Available data:
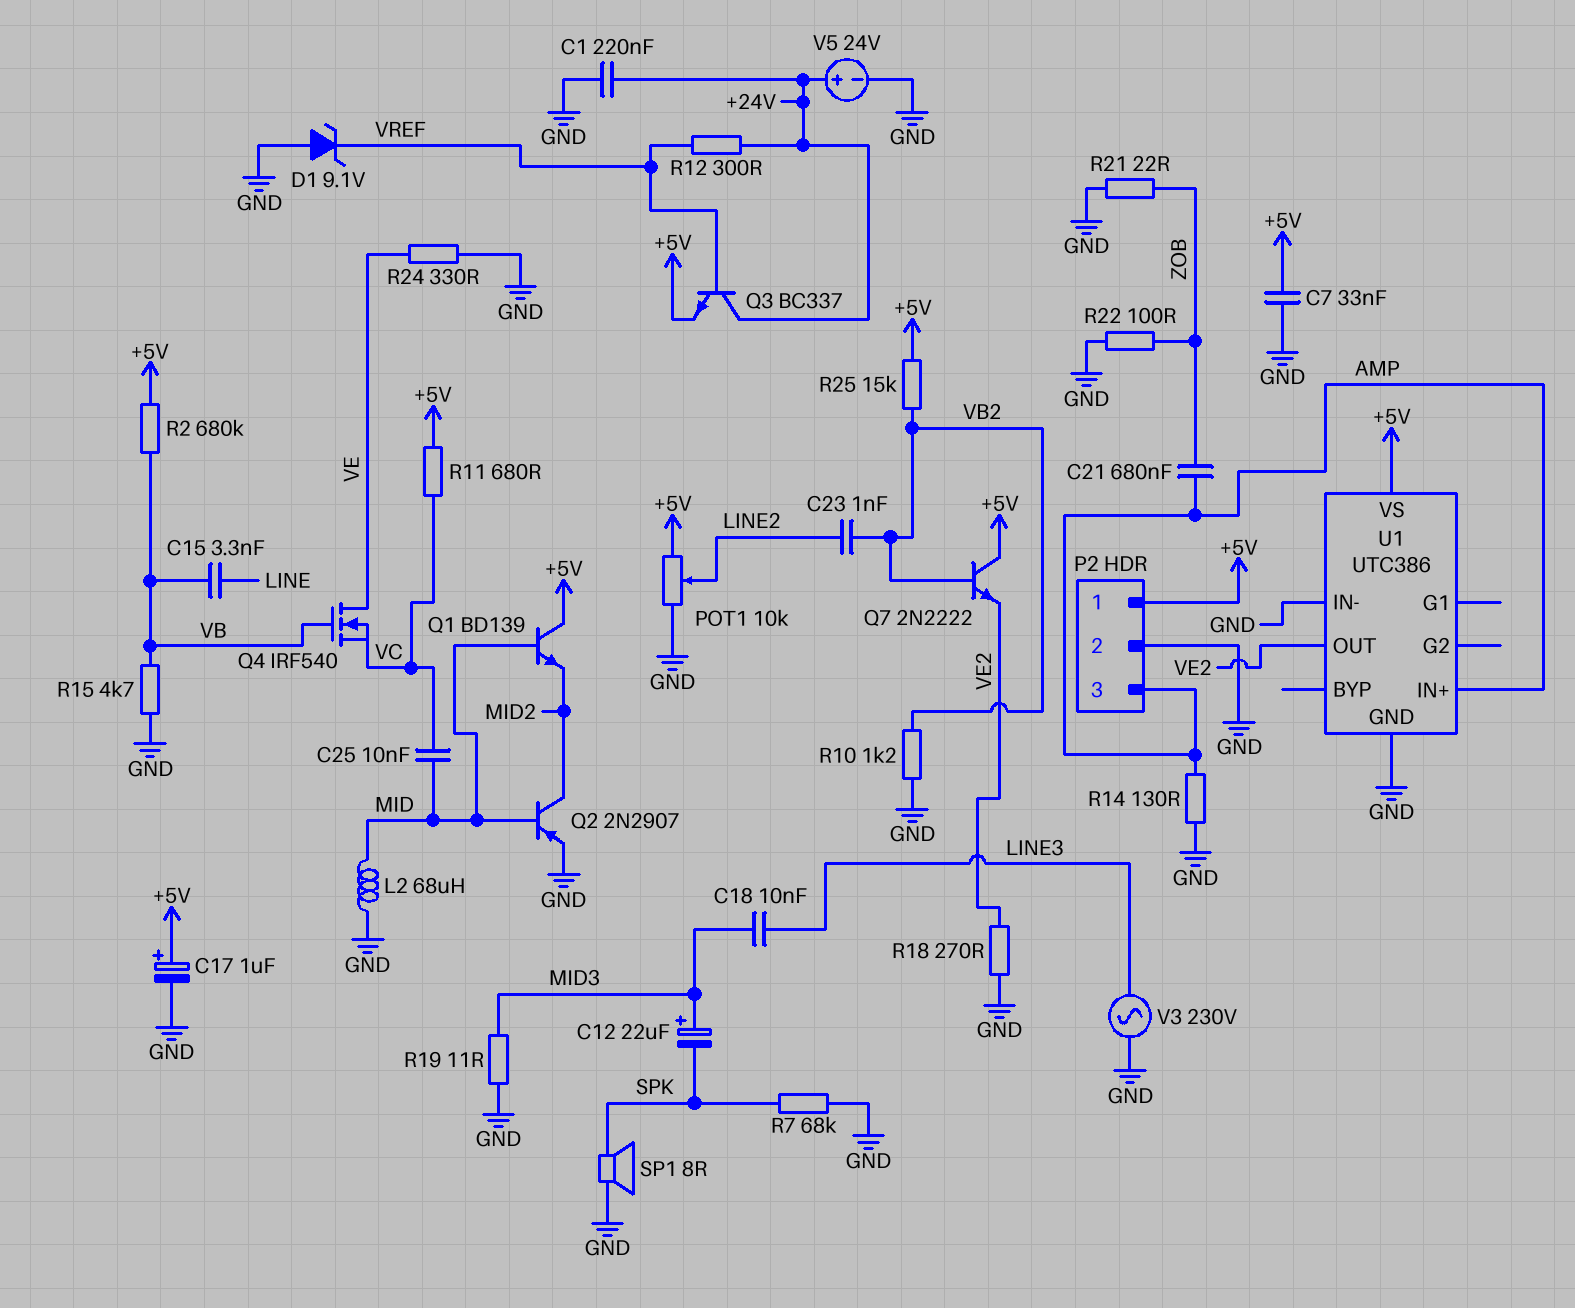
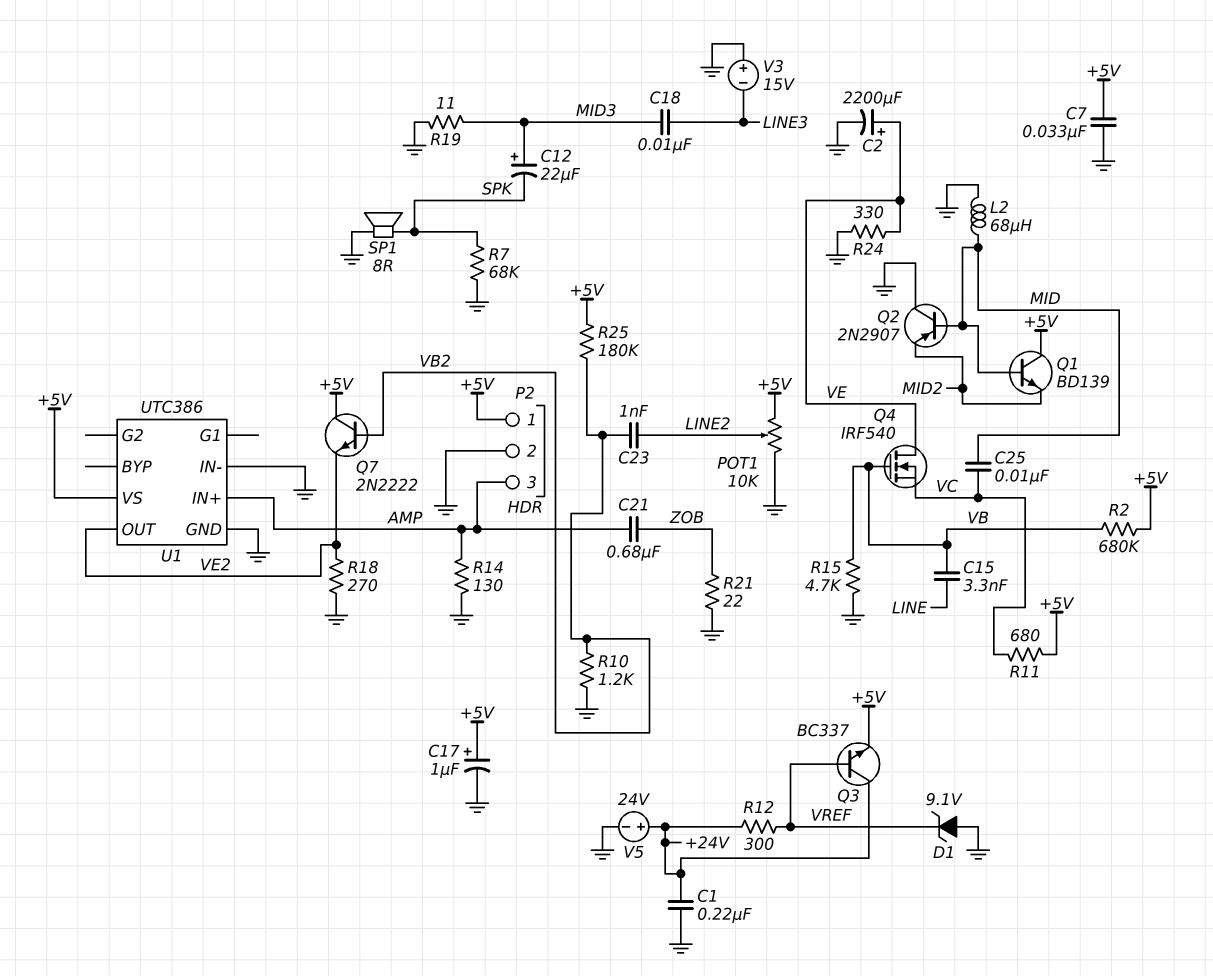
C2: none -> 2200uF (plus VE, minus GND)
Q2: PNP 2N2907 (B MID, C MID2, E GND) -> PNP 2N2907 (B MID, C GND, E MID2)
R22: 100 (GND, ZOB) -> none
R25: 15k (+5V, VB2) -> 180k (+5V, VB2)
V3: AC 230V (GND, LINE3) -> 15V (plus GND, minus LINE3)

* * *

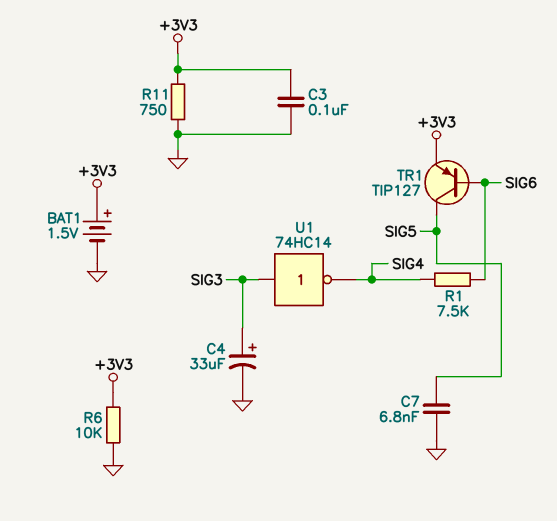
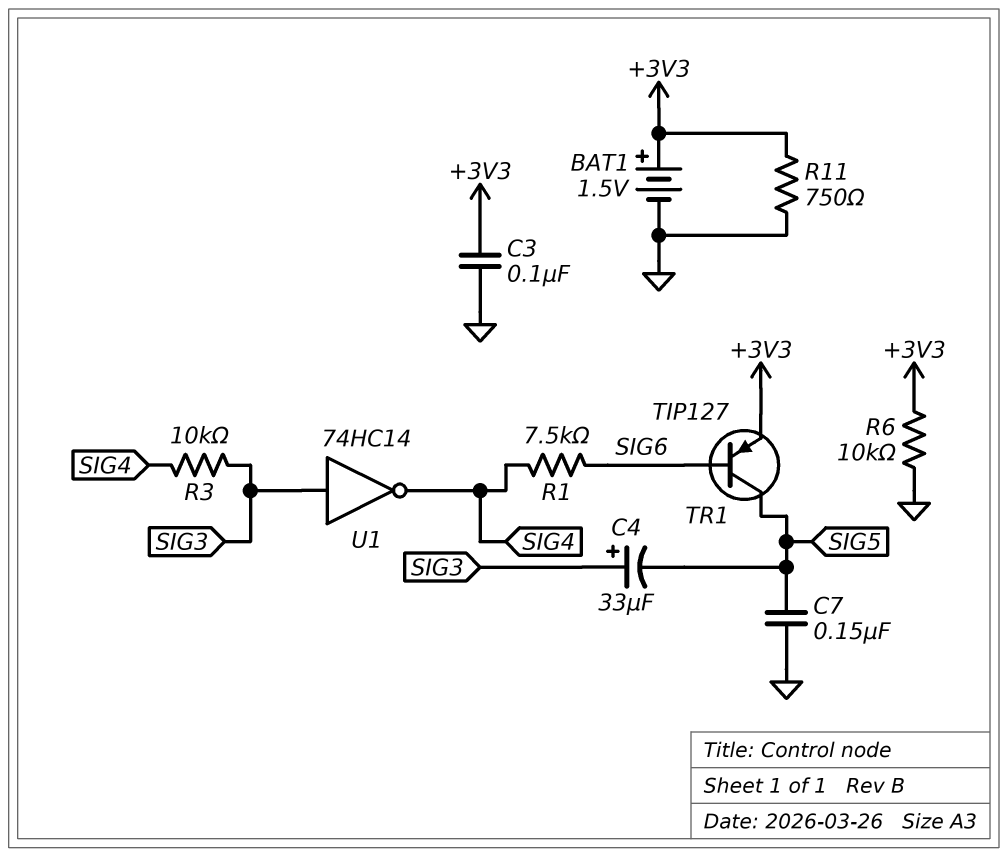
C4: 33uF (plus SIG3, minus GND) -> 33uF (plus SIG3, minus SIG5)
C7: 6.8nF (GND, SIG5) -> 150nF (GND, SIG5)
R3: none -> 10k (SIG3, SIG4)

Assignment:
Your answer should be the lines above from the one containing "C2: none -> 2200uF (plus VE, minus GND)" through the one containing "V3: AC 230V", copied exactly and with both ends kept.

Task result:
C2: none -> 2200uF (plus VE, minus GND)
Q2: PNP 2N2907 (B MID, C MID2, E GND) -> PNP 2N2907 (B MID, C GND, E MID2)
R22: 100 (GND, ZOB) -> none
R25: 15k (+5V, VB2) -> 180k (+5V, VB2)
V3: AC 230V (GND, LINE3) -> 15V (plus GND, minus LINE3)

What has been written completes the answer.